● **RECORDS FOR THE EXERCISE**:

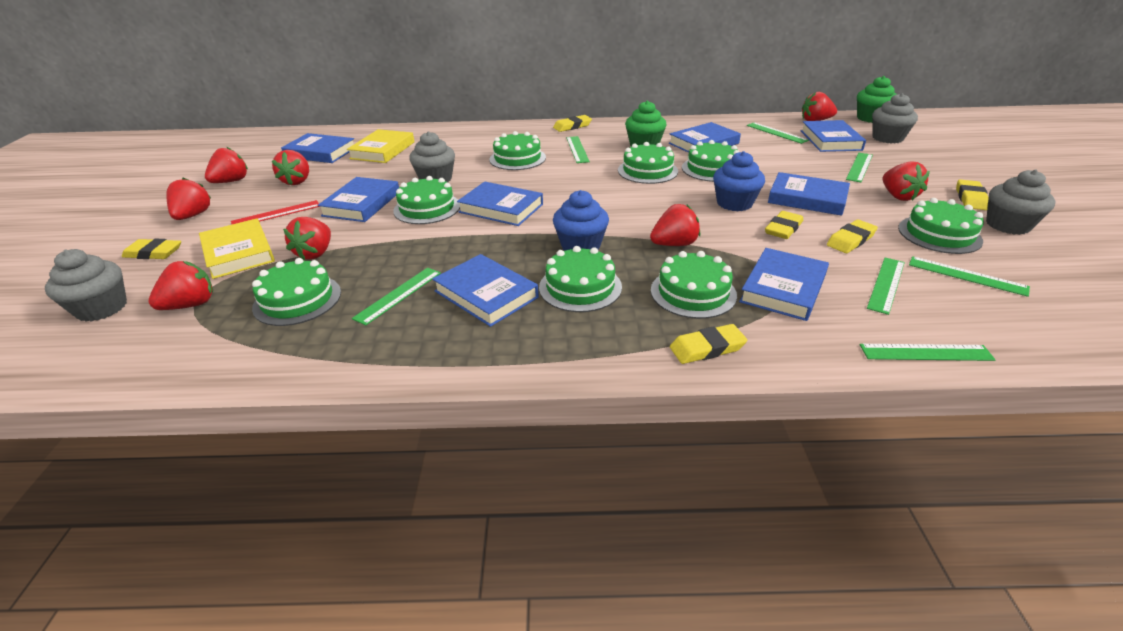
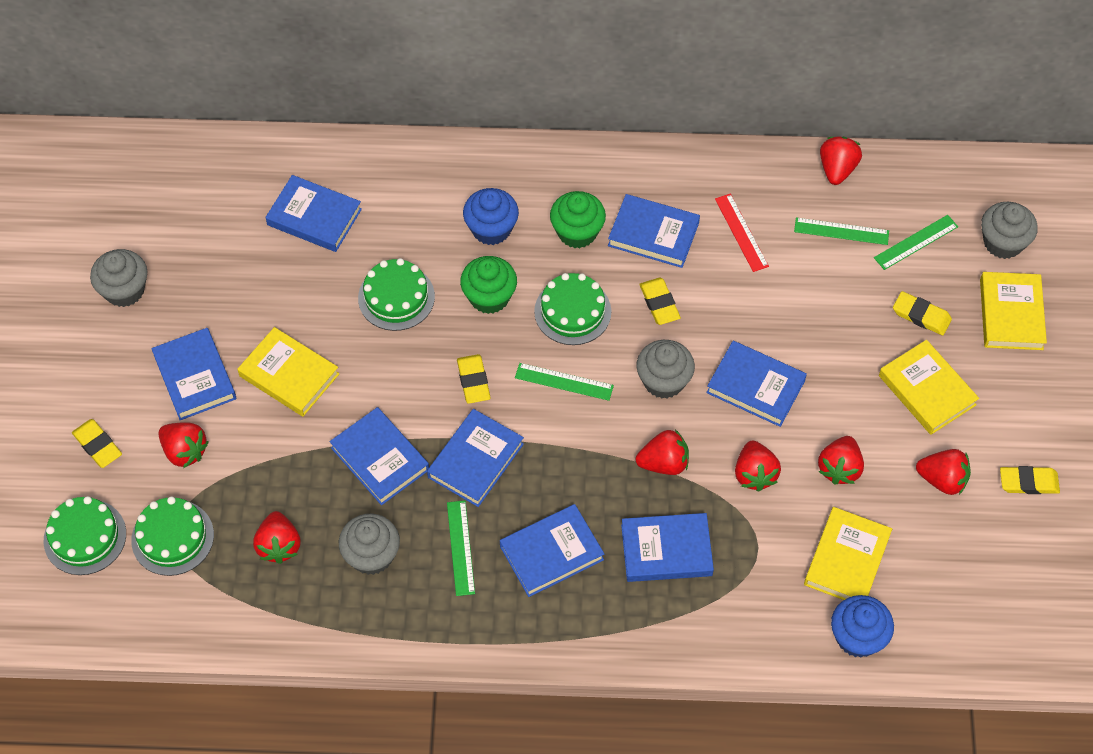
green cake: 8 -> 4
green ruler: 7 -> 4
red strawberry: 8 -> 7
yellow book: 2 -> 4
yellow eraser: 6 -> 5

● **WHAT TO PRODUCE**: Each entry, start to finish, goes into your copy exactly; the pictures stay out.

● **SOLUTION**:
green cake: 8 -> 4
green ruler: 7 -> 4
red strawberry: 8 -> 7
yellow book: 2 -> 4
yellow eraser: 6 -> 5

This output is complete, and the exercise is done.